# What you should do
In the entries below, which lines run from the one containing "RADIO3 pin CE: 10 -> A3" to the one containing "RADIO3: CC1101 -> RFM69"? Copy exactly those lines, ends included, and no others.
--- Information Enclosed Below ---
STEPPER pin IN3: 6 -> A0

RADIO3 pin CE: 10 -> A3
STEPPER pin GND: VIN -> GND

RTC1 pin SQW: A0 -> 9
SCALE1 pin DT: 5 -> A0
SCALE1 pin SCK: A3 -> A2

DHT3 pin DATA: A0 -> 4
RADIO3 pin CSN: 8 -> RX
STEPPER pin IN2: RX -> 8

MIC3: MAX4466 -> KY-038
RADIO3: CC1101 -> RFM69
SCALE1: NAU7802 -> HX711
--- End of Enclosed Information ---
# Reply
RADIO3 pin CE: 10 -> A3
STEPPER pin GND: VIN -> GND

RTC1 pin SQW: A0 -> 9
SCALE1 pin DT: 5 -> A0
SCALE1 pin SCK: A3 -> A2

DHT3 pin DATA: A0 -> 4
RADIO3 pin CSN: 8 -> RX
STEPPER pin IN2: RX -> 8

MIC3: MAX4466 -> KY-038
RADIO3: CC1101 -> RFM69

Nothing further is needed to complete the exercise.